## Supplied records
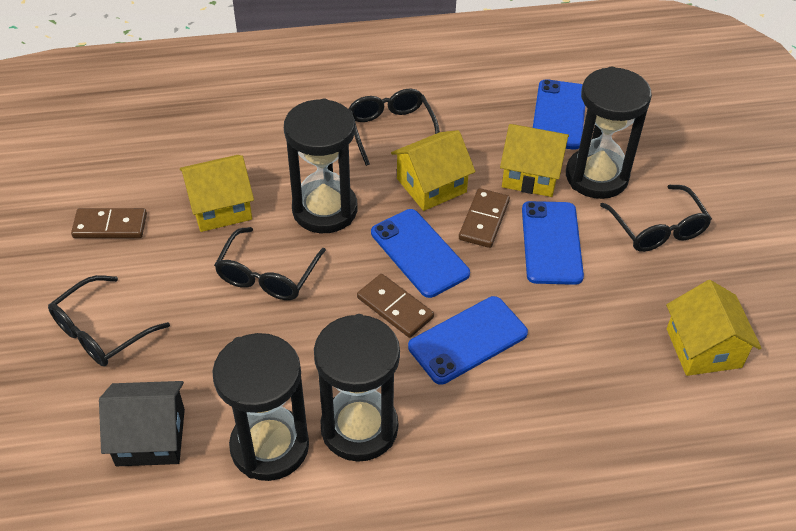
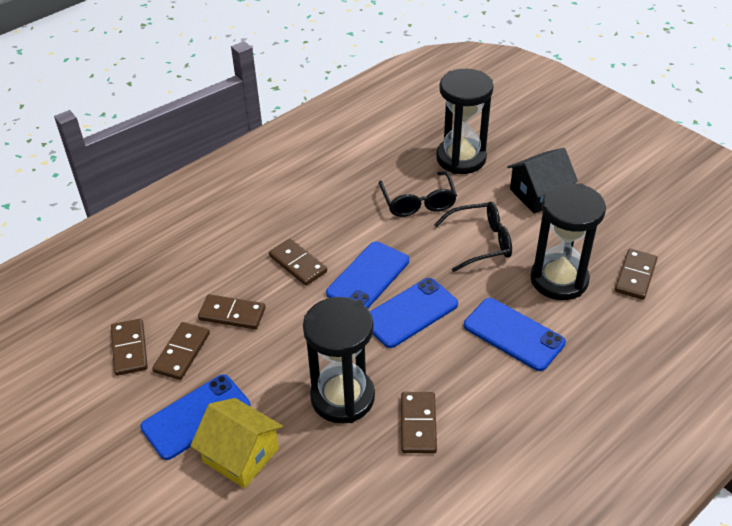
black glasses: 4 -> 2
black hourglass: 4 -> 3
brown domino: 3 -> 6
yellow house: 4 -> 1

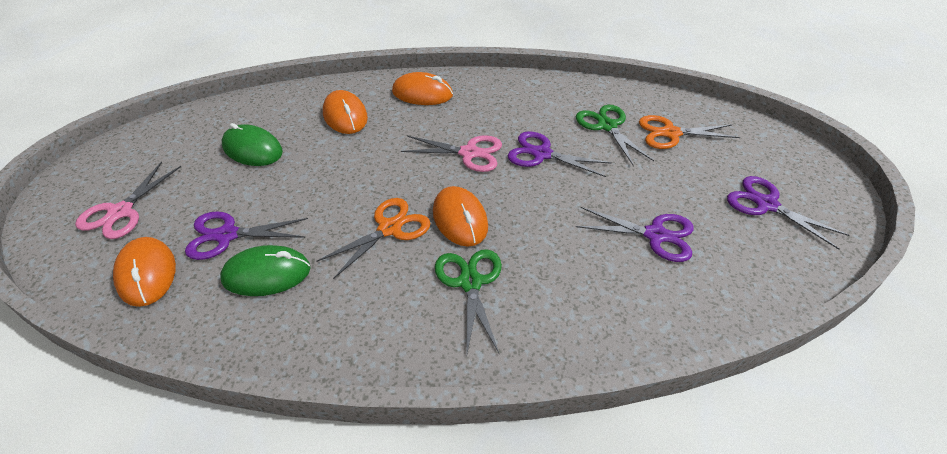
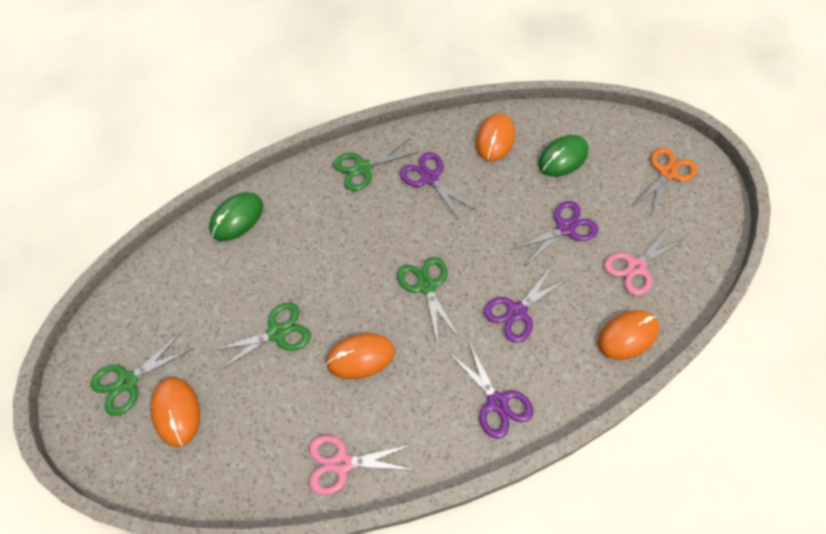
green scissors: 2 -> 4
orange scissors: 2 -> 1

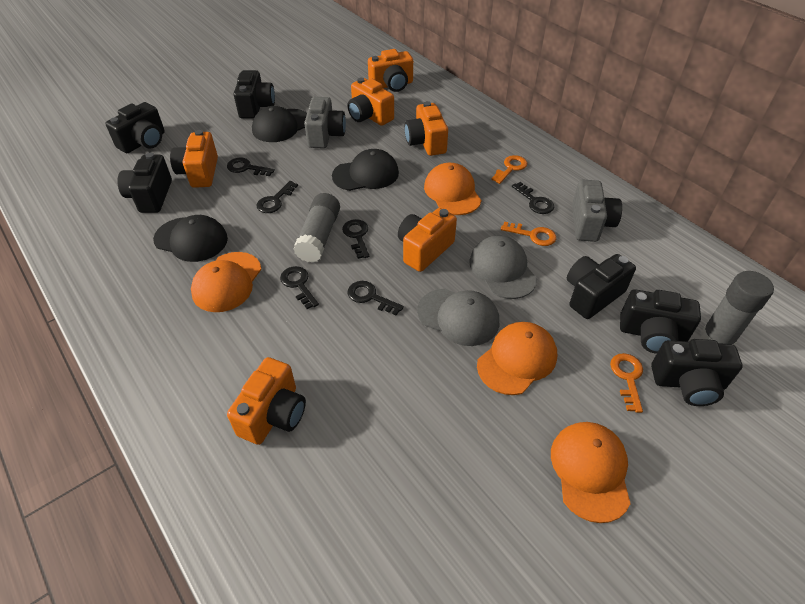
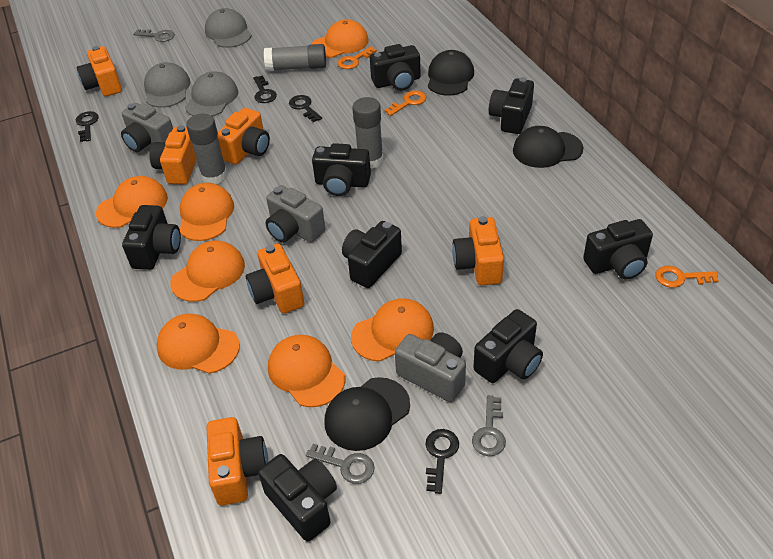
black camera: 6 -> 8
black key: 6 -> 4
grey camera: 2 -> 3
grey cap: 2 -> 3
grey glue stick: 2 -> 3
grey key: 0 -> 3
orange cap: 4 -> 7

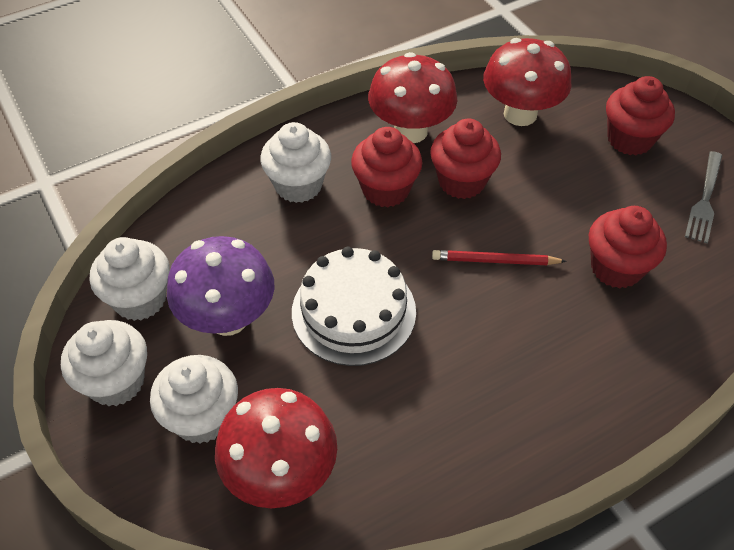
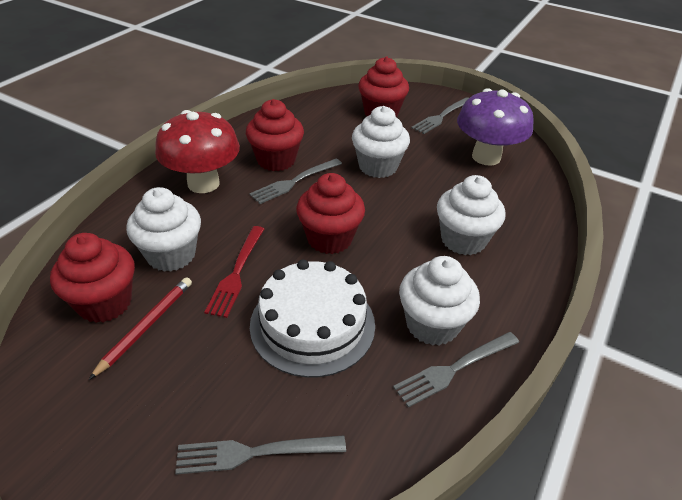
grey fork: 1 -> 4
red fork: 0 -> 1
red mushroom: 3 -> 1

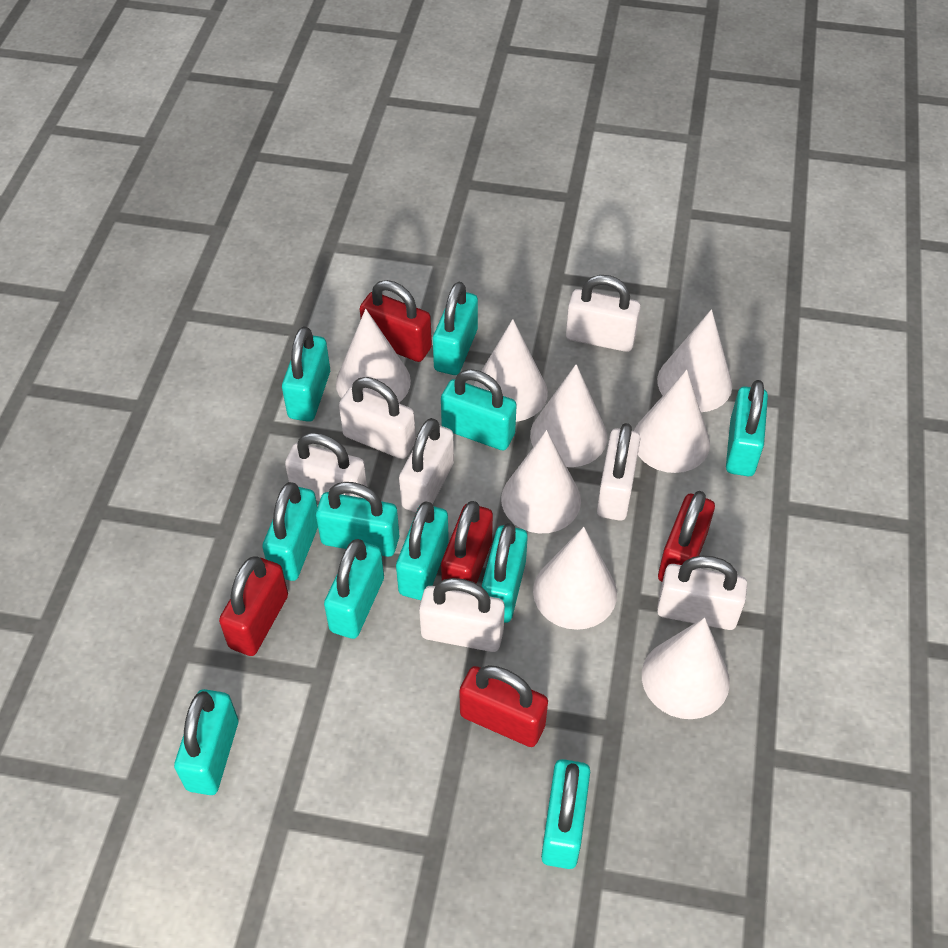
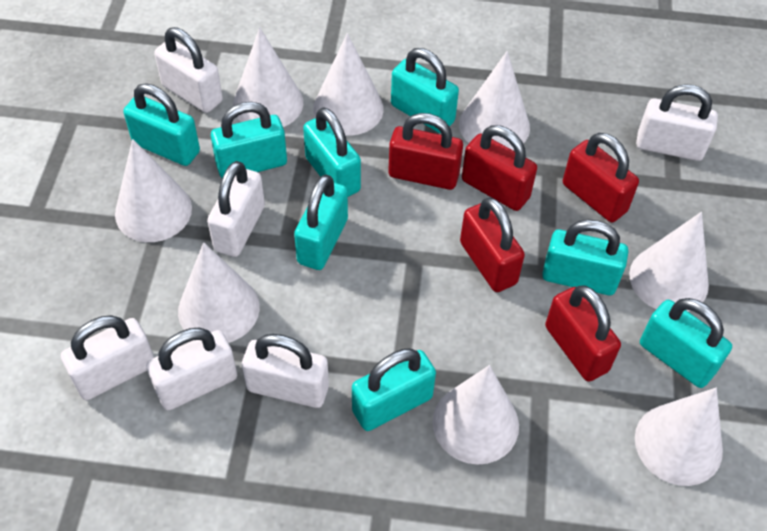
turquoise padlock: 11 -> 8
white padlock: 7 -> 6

## Prompt
Retype the data in full. Images do not go in the copy.

## Task answer
black glasses: 4 -> 2
black hourglass: 4 -> 3
brown domino: 3 -> 6
yellow house: 4 -> 1

green scissors: 2 -> 4
orange scissors: 2 -> 1

black camera: 6 -> 8
black key: 6 -> 4
grey camera: 2 -> 3
grey cap: 2 -> 3
grey glue stick: 2 -> 3
grey key: 0 -> 3
orange cap: 4 -> 7

grey fork: 1 -> 4
red fork: 0 -> 1
red mushroom: 3 -> 1

turquoise padlock: 11 -> 8
white padlock: 7 -> 6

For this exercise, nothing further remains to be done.